DIRECTIONS FOR THIS TASK: Exactly and in full, give the records again.

DATA RECORDS:
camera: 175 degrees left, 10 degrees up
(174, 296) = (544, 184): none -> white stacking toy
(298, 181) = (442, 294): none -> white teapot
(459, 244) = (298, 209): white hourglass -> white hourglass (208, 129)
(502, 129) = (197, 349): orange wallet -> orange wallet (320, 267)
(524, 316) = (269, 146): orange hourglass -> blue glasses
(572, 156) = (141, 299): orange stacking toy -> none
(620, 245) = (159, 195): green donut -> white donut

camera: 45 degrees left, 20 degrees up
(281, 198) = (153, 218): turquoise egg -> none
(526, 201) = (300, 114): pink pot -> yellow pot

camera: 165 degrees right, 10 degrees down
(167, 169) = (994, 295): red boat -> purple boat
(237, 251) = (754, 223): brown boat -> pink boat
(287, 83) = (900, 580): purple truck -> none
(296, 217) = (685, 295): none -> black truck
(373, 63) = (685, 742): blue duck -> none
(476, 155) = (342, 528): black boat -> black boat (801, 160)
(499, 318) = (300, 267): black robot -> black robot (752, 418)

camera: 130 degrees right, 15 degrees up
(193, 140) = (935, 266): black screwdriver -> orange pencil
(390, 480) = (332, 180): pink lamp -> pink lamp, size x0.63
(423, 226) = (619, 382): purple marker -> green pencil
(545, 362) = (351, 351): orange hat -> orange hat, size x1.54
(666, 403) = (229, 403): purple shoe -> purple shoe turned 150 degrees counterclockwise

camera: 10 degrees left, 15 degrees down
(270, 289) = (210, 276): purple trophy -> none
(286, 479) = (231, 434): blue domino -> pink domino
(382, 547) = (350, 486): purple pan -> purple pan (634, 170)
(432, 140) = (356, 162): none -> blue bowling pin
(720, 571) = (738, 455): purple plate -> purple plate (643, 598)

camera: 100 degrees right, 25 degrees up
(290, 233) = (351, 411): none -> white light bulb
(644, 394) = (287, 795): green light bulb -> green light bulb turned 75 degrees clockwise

SOLUTION FOR THIS TASK:
camera: 175 degrees left, 10 degrees up
(174, 296) = (544, 184): none -> white stacking toy
(298, 181) = (442, 294): none -> white teapot
(459, 244) = (298, 209): white hourglass -> white hourglass (208, 129)
(502, 129) = (197, 349): orange wallet -> orange wallet (320, 267)
(524, 316) = (269, 146): orange hourglass -> blue glasses
(572, 156) = (141, 299): orange stacking toy -> none
(620, 245) = (159, 195): green donut -> white donut

camera: 45 degrees left, 20 degrees up
(281, 198) = (153, 218): turquoise egg -> none
(526, 201) = (300, 114): pink pot -> yellow pot

camera: 165 degrees right, 10 degrees down
(167, 169) = (994, 295): red boat -> purple boat
(237, 251) = (754, 223): brown boat -> pink boat
(287, 83) = (900, 580): purple truck -> none
(296, 217) = (685, 295): none -> black truck
(373, 63) = (685, 742): blue duck -> none
(476, 155) = (342, 528): black boat -> black boat (801, 160)
(499, 318) = (300, 267): black robot -> black robot (752, 418)

camera: 130 degrees right, 15 degrees up
(193, 140) = (935, 266): black screwdriver -> orange pencil
(390, 480) = (332, 180): pink lamp -> pink lamp, size x0.63
(423, 226) = (619, 382): purple marker -> green pencil
(545, 362) = (351, 351): orange hat -> orange hat, size x1.54
(666, 403) = (229, 403): purple shoe -> purple shoe turned 150 degrees counterclockwise

camera: 10 degrees left, 15 degrees down
(270, 289) = (210, 276): purple trophy -> none
(286, 479) = (231, 434): blue domino -> pink domino
(382, 547) = (350, 486): purple pan -> purple pan (634, 170)
(432, 140) = (356, 162): none -> blue bowling pin
(720, 571) = (738, 455): purple plate -> purple plate (643, 598)

camera: 100 degrees right, 25 degrees up
(290, 233) = (351, 411): none -> white light bulb
(644, 394) = (287, 795): green light bulb -> green light bulb turned 75 degrees clockwise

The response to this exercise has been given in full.